What to produce
Quote the whole listing exactly. Leave the pictures out of your copy.

Source material
—————

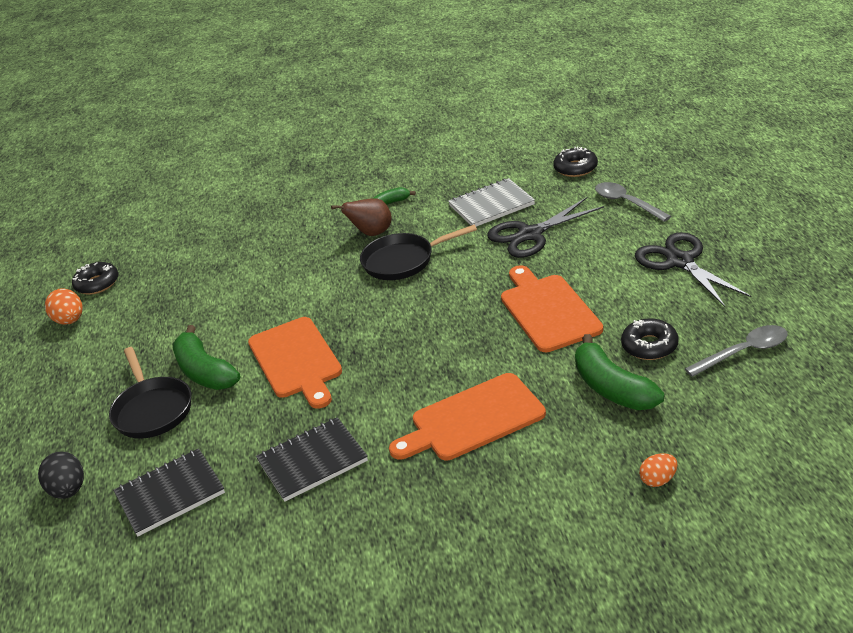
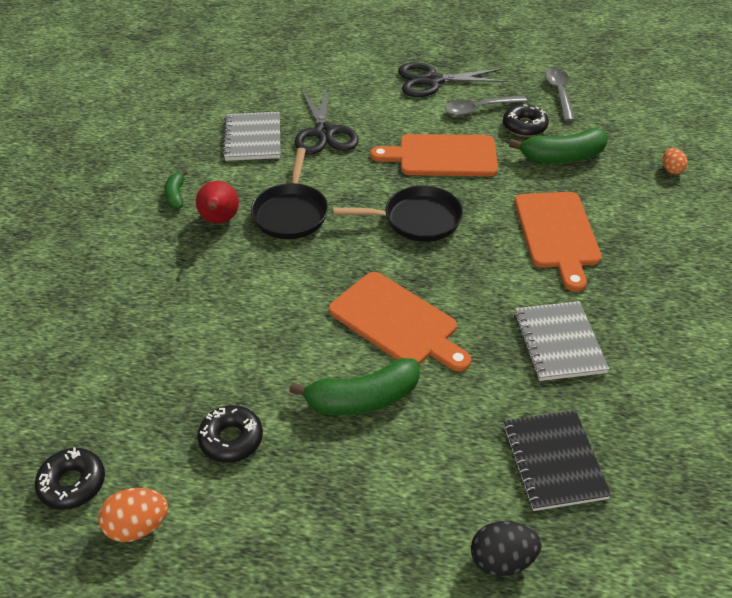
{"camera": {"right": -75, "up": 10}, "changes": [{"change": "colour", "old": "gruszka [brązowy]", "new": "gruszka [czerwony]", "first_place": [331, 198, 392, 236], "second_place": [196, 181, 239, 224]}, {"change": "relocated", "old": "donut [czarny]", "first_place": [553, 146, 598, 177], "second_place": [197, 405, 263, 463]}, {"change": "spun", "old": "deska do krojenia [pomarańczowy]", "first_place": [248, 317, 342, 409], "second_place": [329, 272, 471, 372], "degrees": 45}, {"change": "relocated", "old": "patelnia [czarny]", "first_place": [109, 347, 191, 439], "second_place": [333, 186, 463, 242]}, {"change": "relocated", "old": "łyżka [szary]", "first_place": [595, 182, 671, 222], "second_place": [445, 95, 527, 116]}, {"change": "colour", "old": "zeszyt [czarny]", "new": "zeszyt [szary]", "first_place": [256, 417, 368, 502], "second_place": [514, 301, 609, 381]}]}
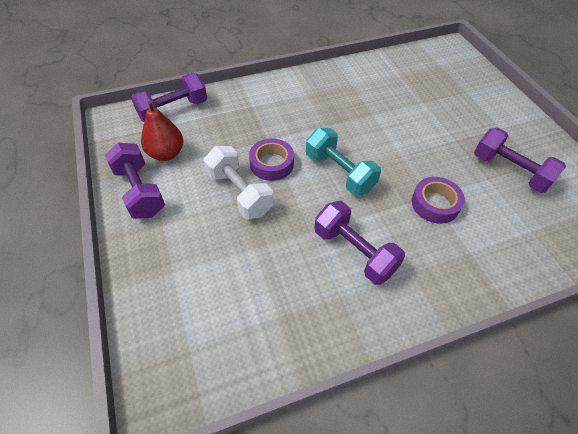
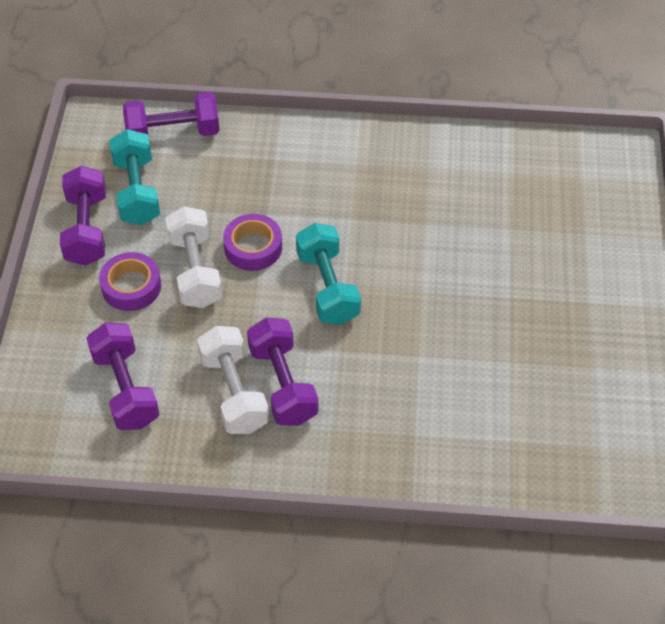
{"camera": {"right": 25, "up": 0}, "changes": [{"change": "relocated", "old": "hantel [fioletowy]", "first_place": [474, 127, 566, 193], "second_place": [86, 323, 159, 430]}, {"change": "relocated", "old": "taśma klejąca [fioletowy]", "first_place": [412, 177, 465, 224], "second_place": [99, 252, 161, 311]}, {"change": "exchanged", "old": "gruszka [czerwony]", "new": "hantel [turkusowy]", "first_place": [141, 100, 183, 161], "second_place": [109, 129, 160, 225]}, {"change": "appeared", "new": "hantel [biały]", "second_place": [197, 326, 269, 434]}]}
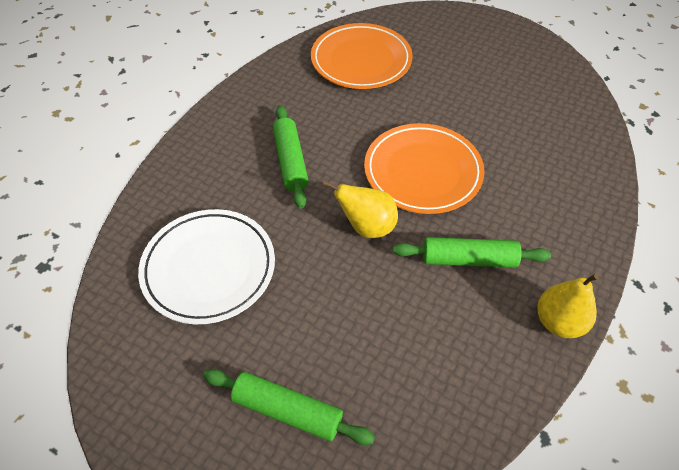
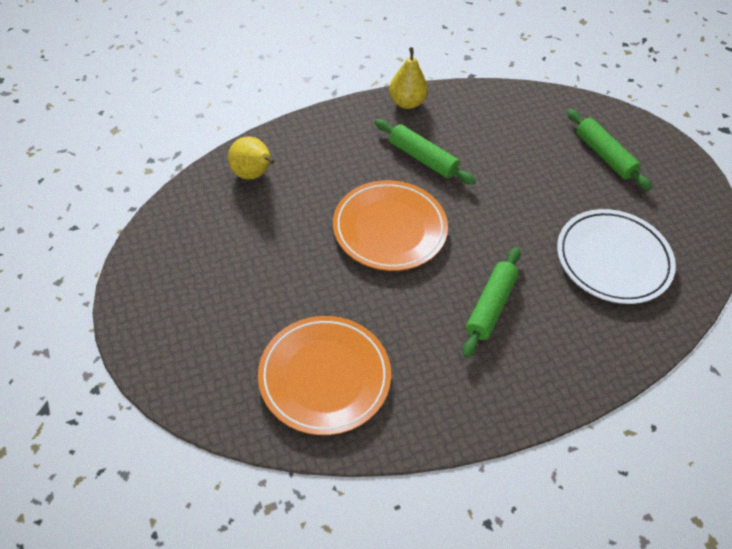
{"camera": {"right": -145, "up": 0}, "changes": [{"change": "relocated", "old": "gruszka [żółty]", "first_place": [323, 180, 398, 238], "second_place": [228, 137, 275, 179]}]}
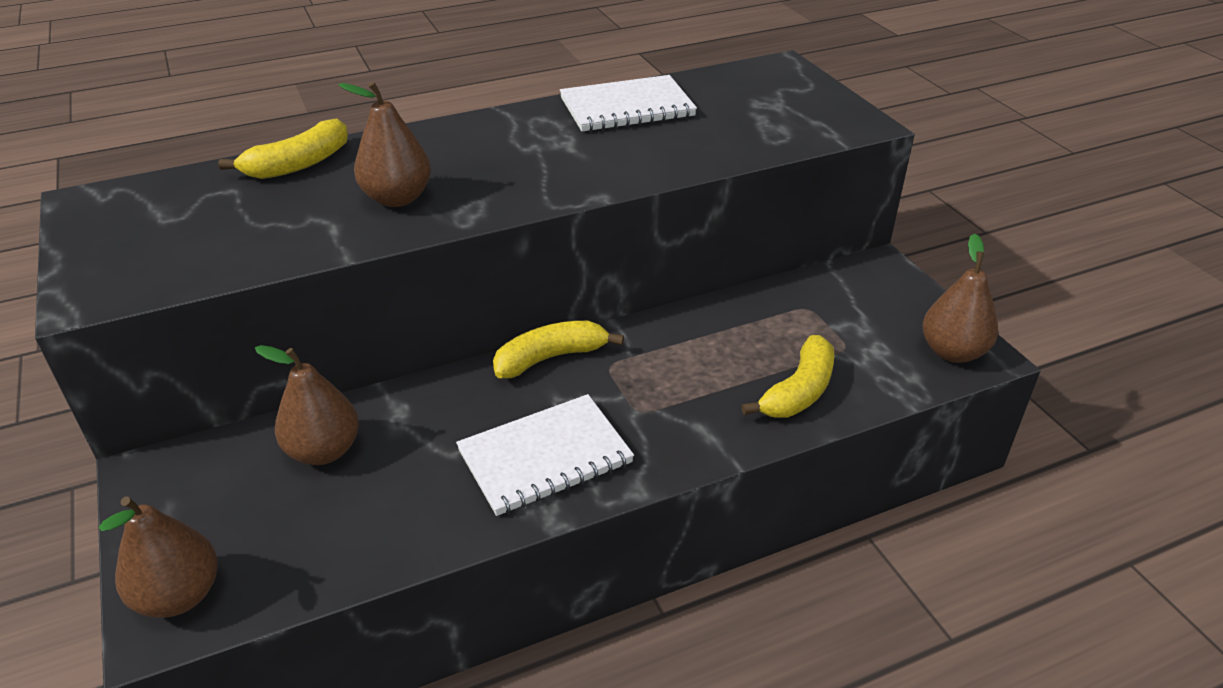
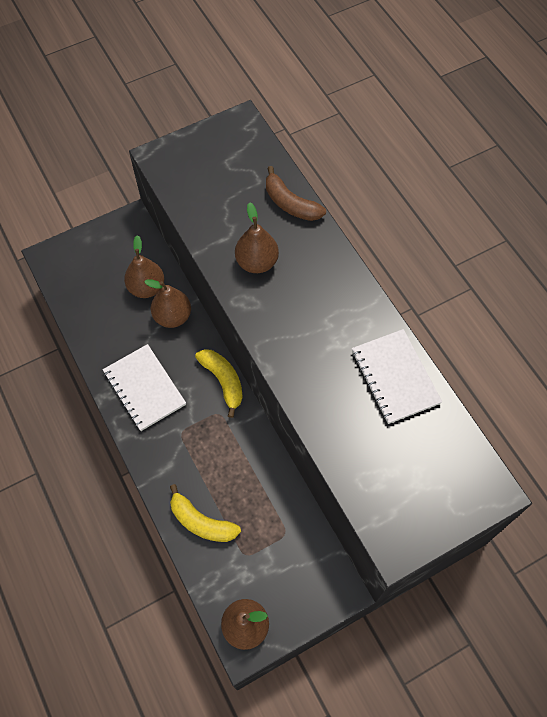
{"camera": {"right": 85, "up": 25}, "changes": [{"change": "relocated", "old": "gruszka [brązowy]", "first_place": [99, 496, 218, 618], "second_place": [144, 279, 191, 328]}, {"change": "colour", "old": "banan [żółty]", "new": "banan [brązowy]", "first_place": [218, 118, 348, 179], "second_place": [266, 166, 326, 221]}]}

—————

Written response
{"camera": {"right": -75, "up": 10}, "changes": [{"change": "colour", "old": "gruszka [brązowy]", "new": "gruszka [czerwony]", "first_place": [331, 198, 392, 236], "second_place": [196, 181, 239, 224]}, {"change": "relocated", "old": "donut [czarny]", "first_place": [553, 146, 598, 177], "second_place": [197, 405, 263, 463]}, {"change": "spun", "old": "deska do krojenia [pomarańczowy]", "first_place": [248, 317, 342, 409], "second_place": [329, 272, 471, 372], "degrees": 45}, {"change": "relocated", "old": "patelnia [czarny]", "first_place": [109, 347, 191, 439], "second_place": [333, 186, 463, 242]}, {"change": "relocated", "old": "łyżka [szary]", "first_place": [595, 182, 671, 222], "second_place": [445, 95, 527, 116]}, {"change": "colour", "old": "zeszyt [czarny]", "new": "zeszyt [szary]", "first_place": [256, 417, 368, 502], "second_place": [514, 301, 609, 381]}]}
{"camera": {"right": 25, "up": 0}, "changes": [{"change": "relocated", "old": "hantel [fioletowy]", "first_place": [474, 127, 566, 193], "second_place": [86, 323, 159, 430]}, {"change": "relocated", "old": "taśma klejąca [fioletowy]", "first_place": [412, 177, 465, 224], "second_place": [99, 252, 161, 311]}, {"change": "exchanged", "old": "gruszka [czerwony]", "new": "hantel [turkusowy]", "first_place": [141, 100, 183, 161], "second_place": [109, 129, 160, 225]}, {"change": "appeared", "new": "hantel [biały]", "second_place": [197, 326, 269, 434]}]}
{"camera": {"right": -145, "up": 0}, "changes": [{"change": "relocated", "old": "gruszka [żółty]", "first_place": [323, 180, 398, 238], "second_place": [228, 137, 275, 179]}]}
{"camera": {"right": 85, "up": 25}, "changes": [{"change": "relocated", "old": "gruszka [brązowy]", "first_place": [99, 496, 218, 618], "second_place": [144, 279, 191, 328]}, {"change": "colour", "old": "banan [żółty]", "new": "banan [brązowy]", "first_place": [218, 118, 348, 179], "second_place": [266, 166, 326, 221]}]}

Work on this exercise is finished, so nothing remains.